◆ **Task**:
Without any pictures, copy the records below once more, exactly as they are.

===== Data for this exercise =====

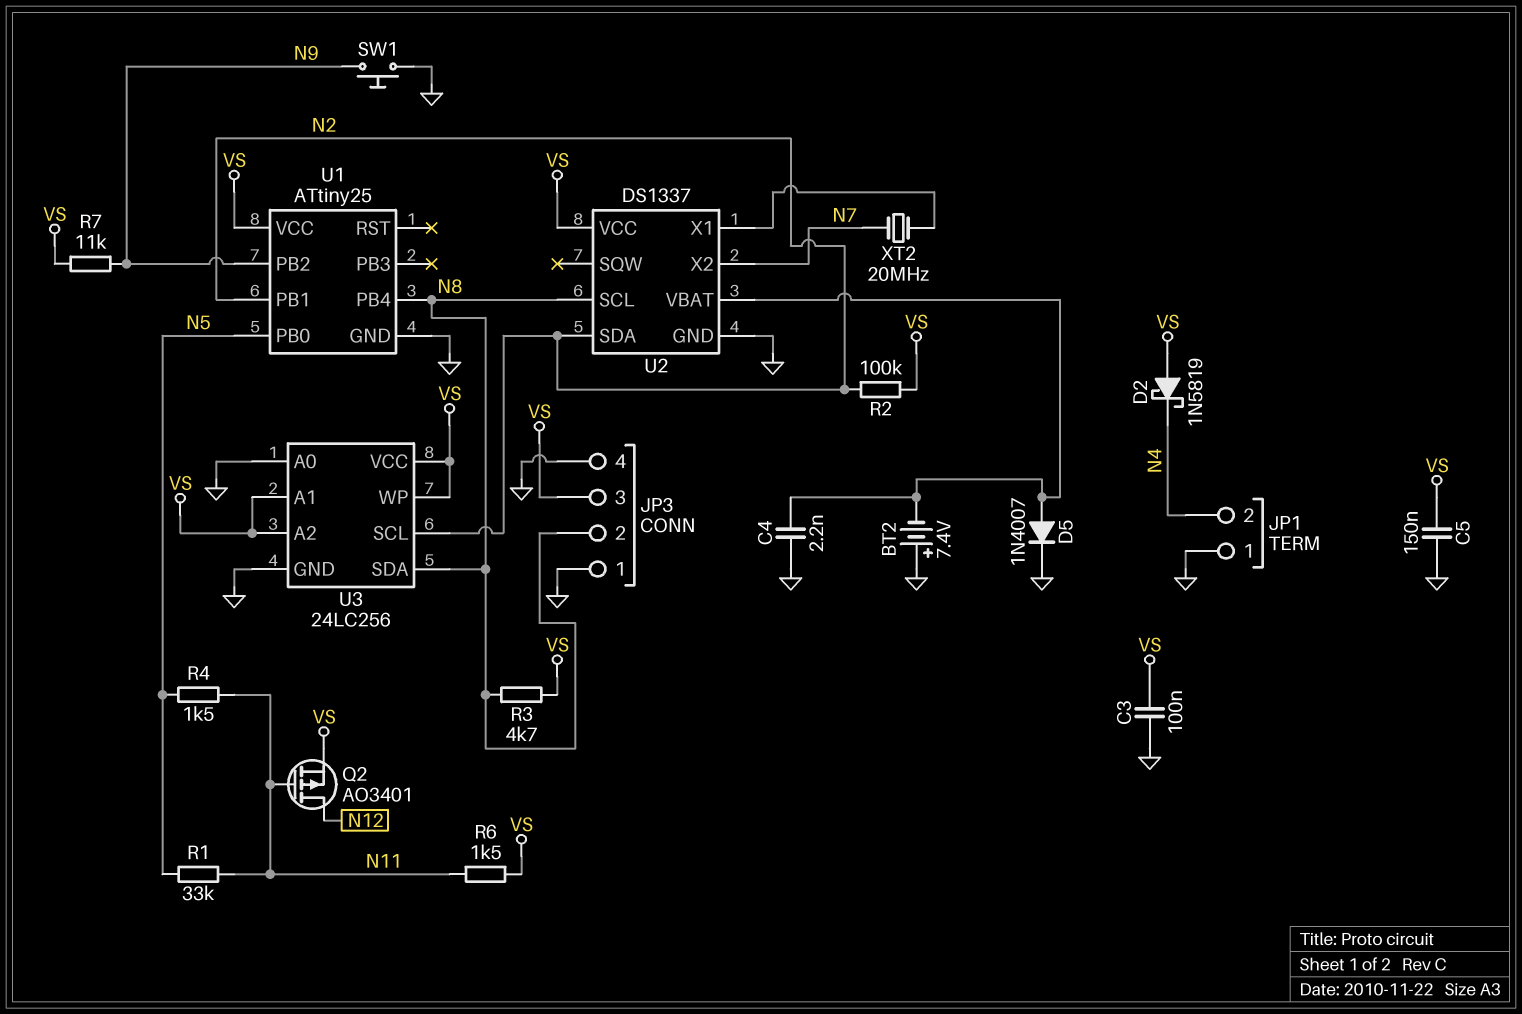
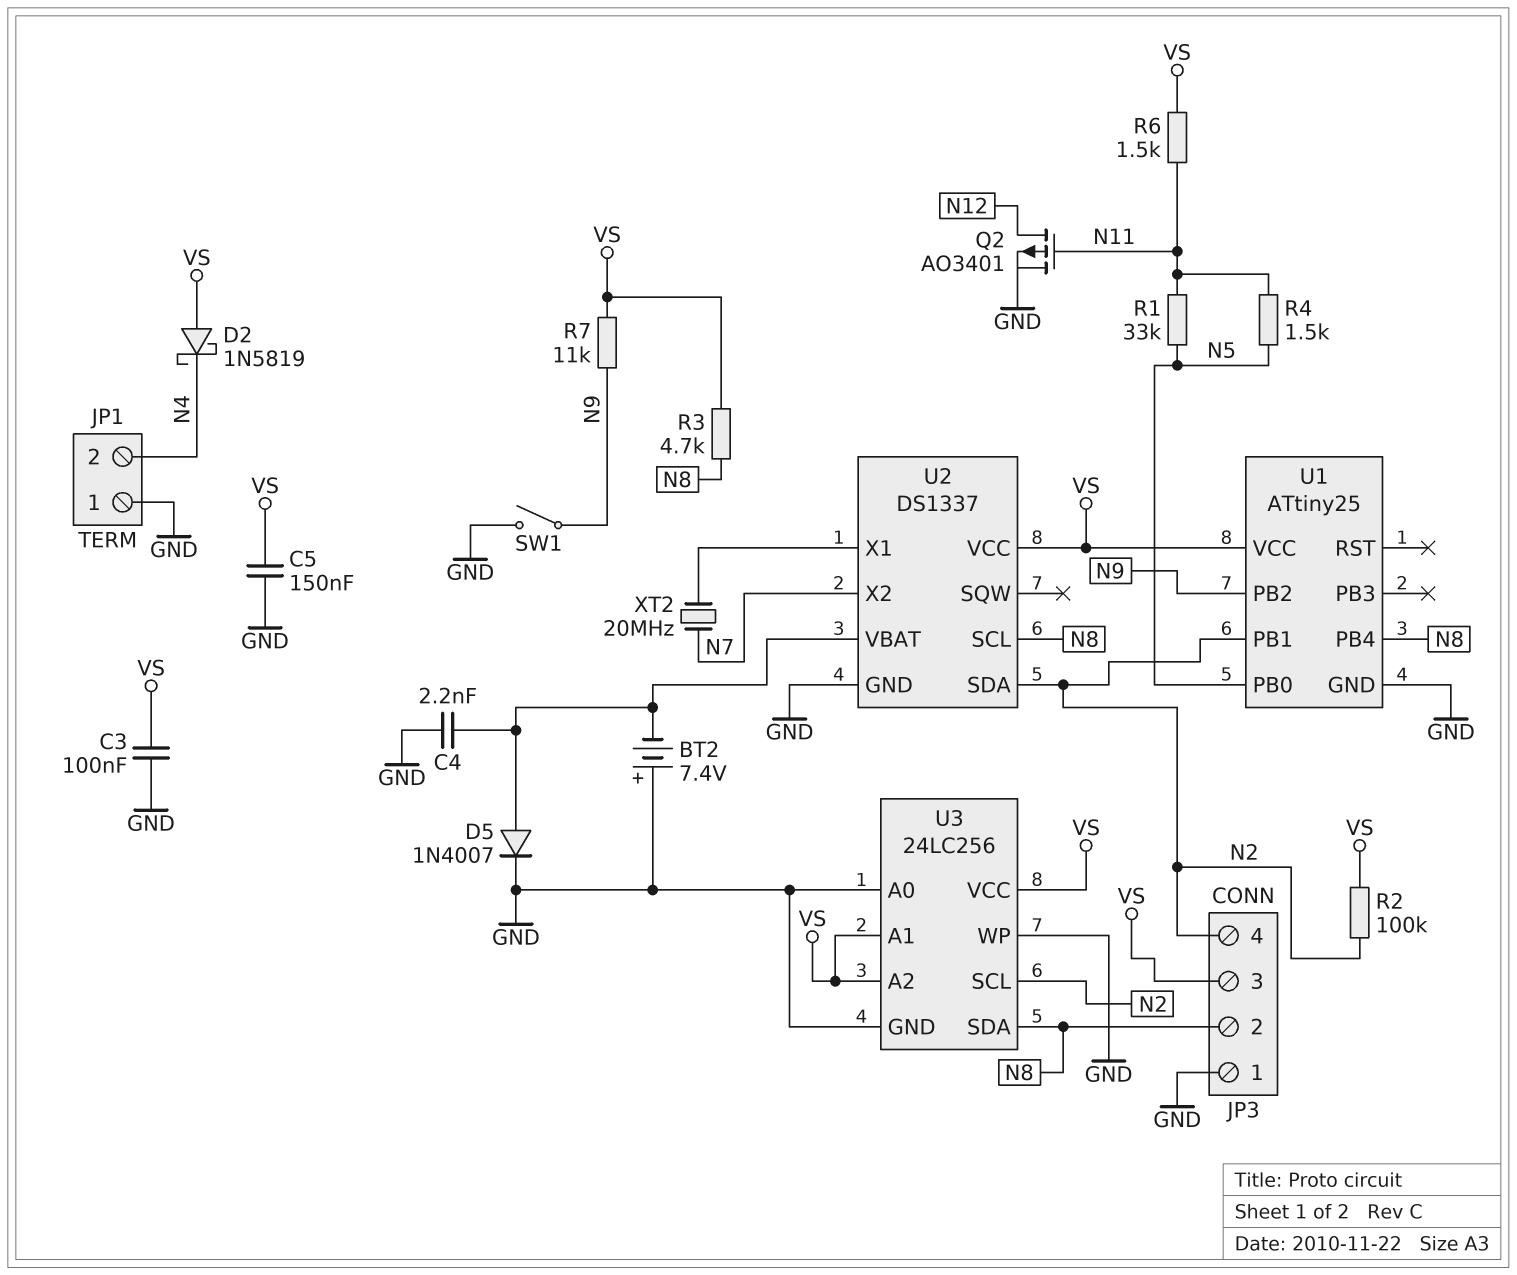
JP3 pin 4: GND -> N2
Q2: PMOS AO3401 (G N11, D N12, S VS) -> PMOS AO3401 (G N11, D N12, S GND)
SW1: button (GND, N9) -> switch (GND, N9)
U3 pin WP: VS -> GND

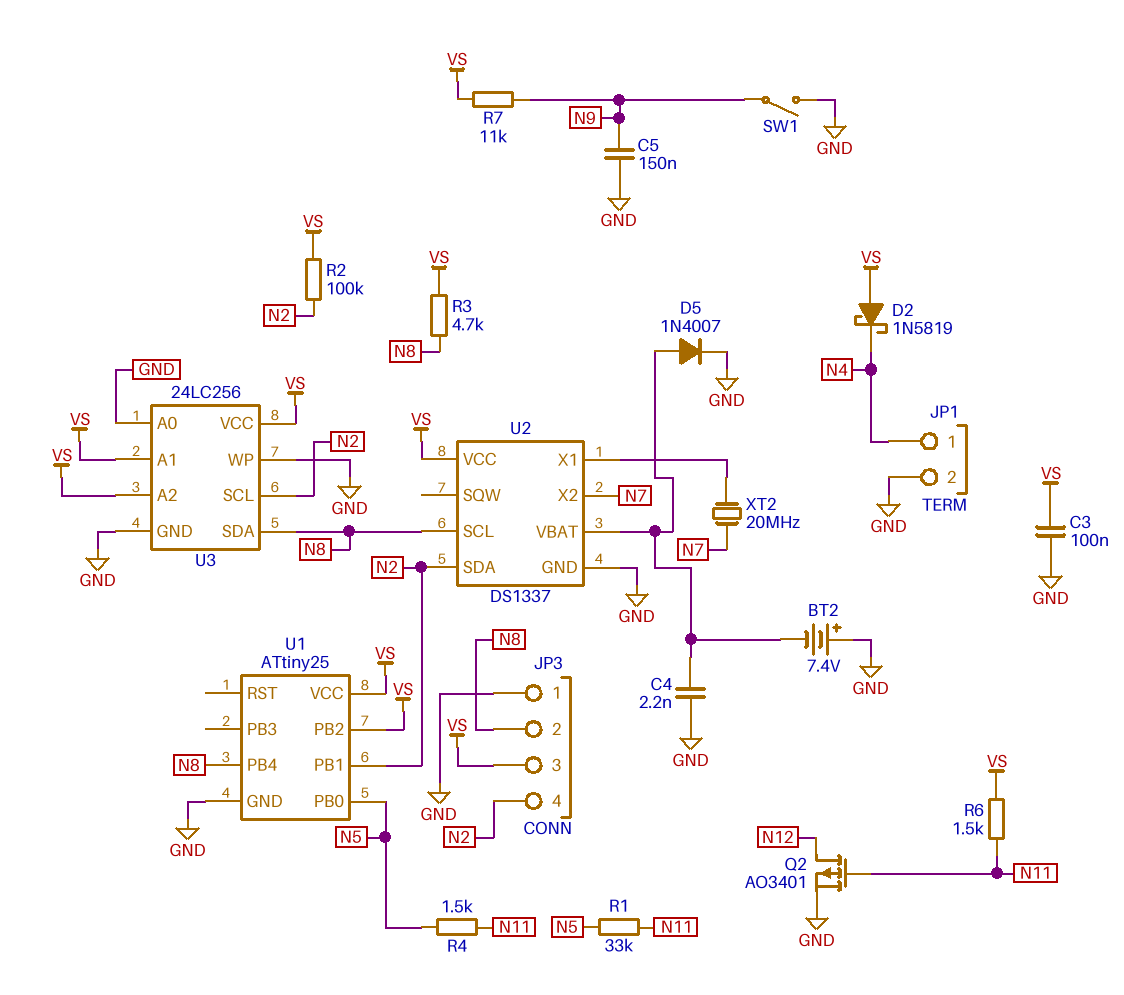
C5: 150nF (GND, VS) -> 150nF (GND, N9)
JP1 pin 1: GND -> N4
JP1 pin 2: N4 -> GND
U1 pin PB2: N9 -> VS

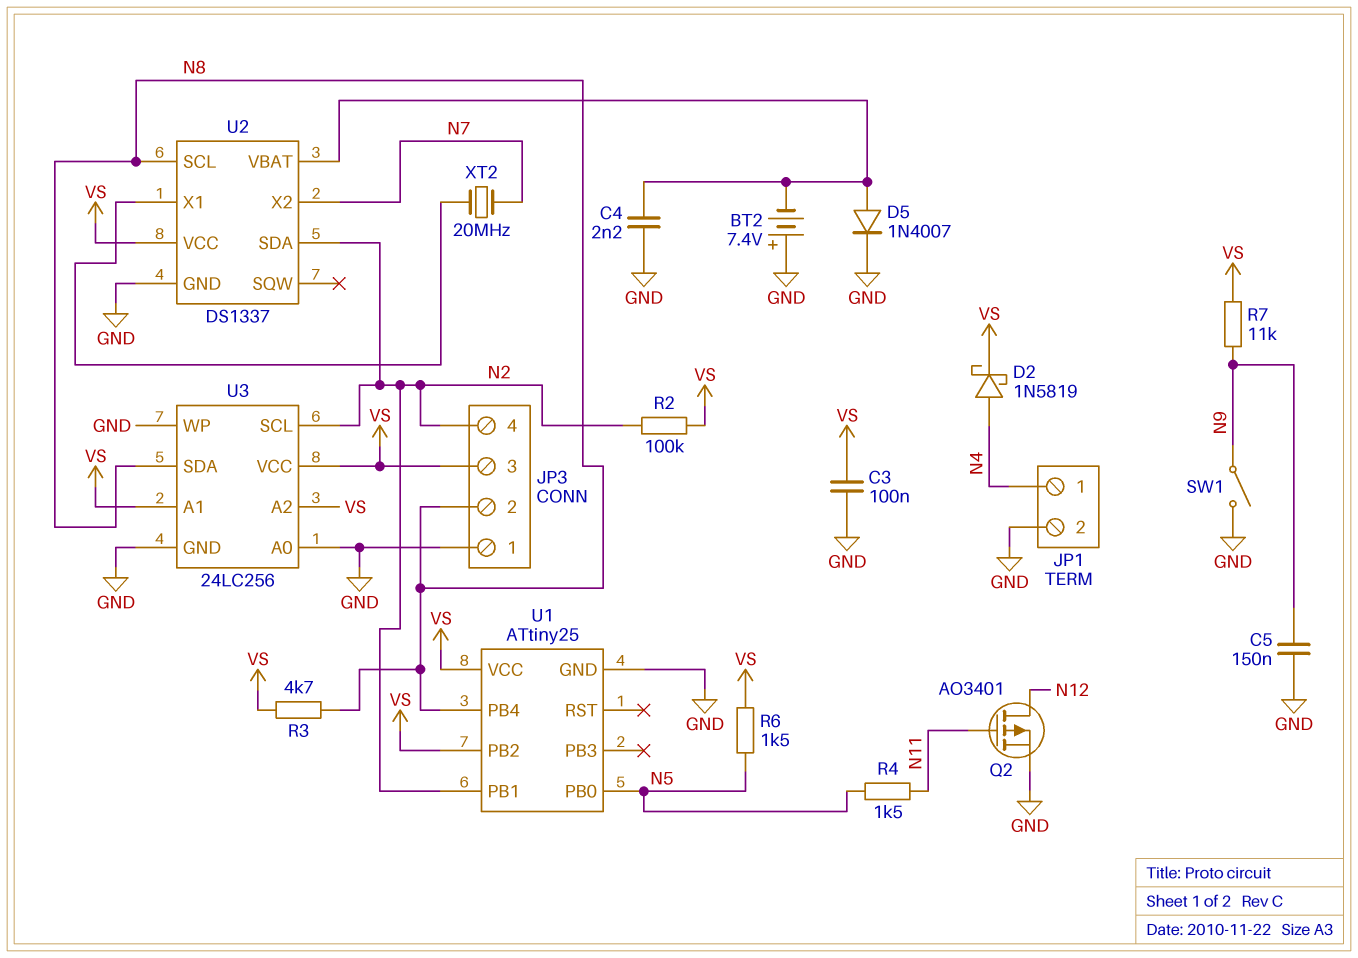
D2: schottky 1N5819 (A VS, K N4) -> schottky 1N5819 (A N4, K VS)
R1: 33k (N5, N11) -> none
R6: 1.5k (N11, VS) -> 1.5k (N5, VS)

=====

◆ **Your solution**:
JP3 pin 4: GND -> N2
Q2: PMOS AO3401 (G N11, D N12, S VS) -> PMOS AO3401 (G N11, D N12, S GND)
SW1: button (GND, N9) -> switch (GND, N9)
U3 pin WP: VS -> GND

C5: 150nF (GND, VS) -> 150nF (GND, N9)
JP1 pin 1: GND -> N4
JP1 pin 2: N4 -> GND
U1 pin PB2: N9 -> VS

D2: schottky 1N5819 (A VS, K N4) -> schottky 1N5819 (A N4, K VS)
R1: 33k (N5, N11) -> none
R6: 1.5k (N11, VS) -> 1.5k (N5, VS)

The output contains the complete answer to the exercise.